▶ _What is required_:
Transcribe all records below exactly, without images.

■ ■ ■ ■

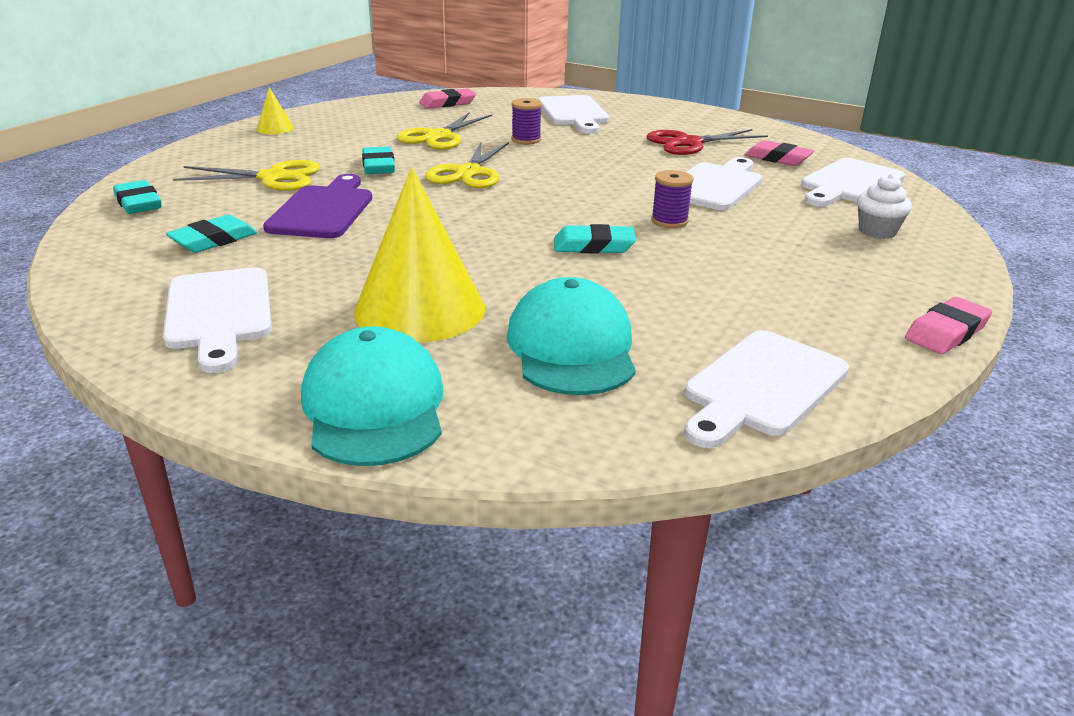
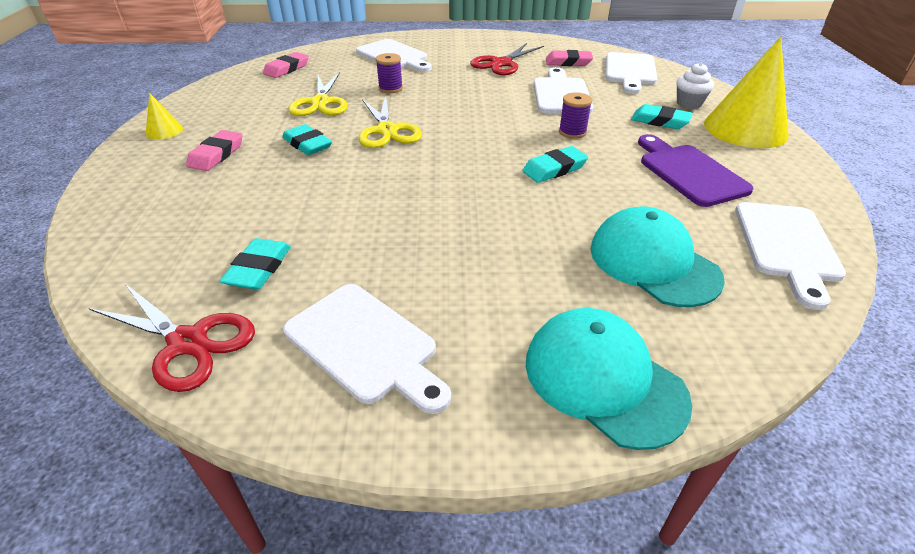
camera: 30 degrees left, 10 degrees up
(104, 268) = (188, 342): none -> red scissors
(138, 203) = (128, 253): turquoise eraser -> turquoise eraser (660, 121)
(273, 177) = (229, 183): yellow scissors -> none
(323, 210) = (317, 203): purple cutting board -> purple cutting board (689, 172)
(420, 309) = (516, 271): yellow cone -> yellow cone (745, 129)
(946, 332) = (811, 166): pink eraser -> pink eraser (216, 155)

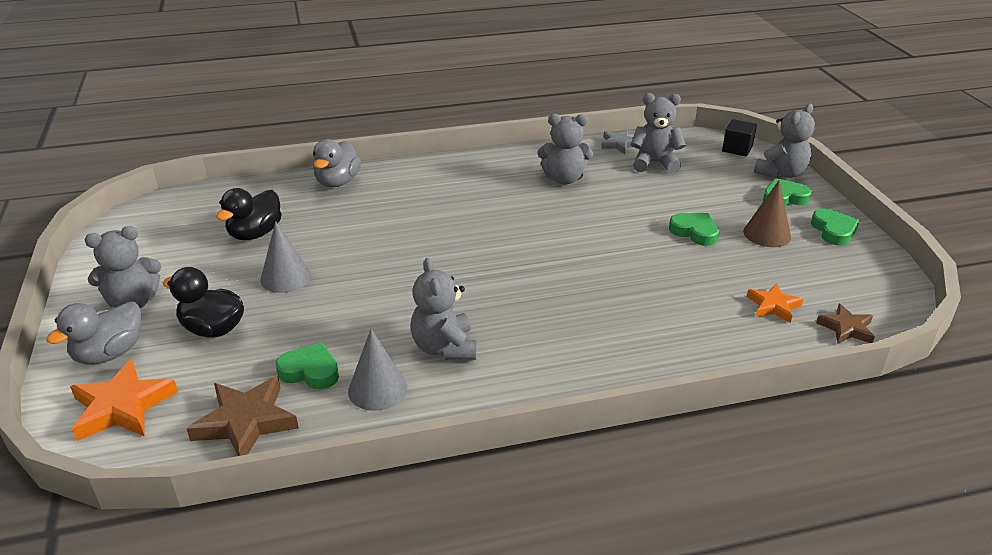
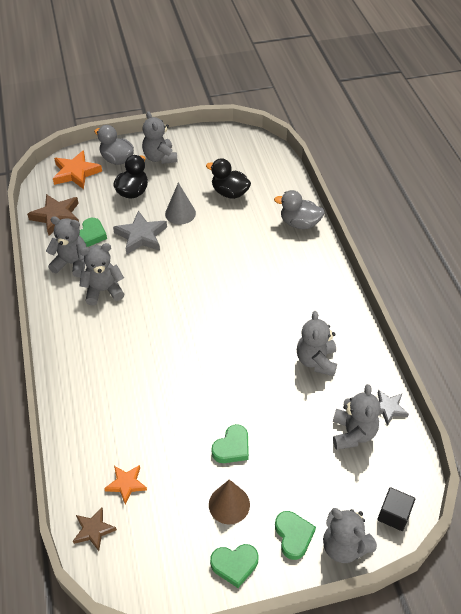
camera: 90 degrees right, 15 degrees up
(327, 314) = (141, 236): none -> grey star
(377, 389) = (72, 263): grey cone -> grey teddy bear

■ ■ ■ ■

▶ _Answer space_:
camera: 30 degrees left, 10 degrees up
(104, 268) = (188, 342): none -> red scissors
(138, 203) = (128, 253): turquoise eraser -> turquoise eraser (660, 121)
(273, 177) = (229, 183): yellow scissors -> none
(323, 210) = (317, 203): purple cutting board -> purple cutting board (689, 172)
(420, 309) = (516, 271): yellow cone -> yellow cone (745, 129)
(946, 332) = (811, 166): pink eraser -> pink eraser (216, 155)

camera: 90 degrees right, 15 degrees up
(327, 314) = (141, 236): none -> grey star
(377, 389) = (72, 263): grey cone -> grey teddy bear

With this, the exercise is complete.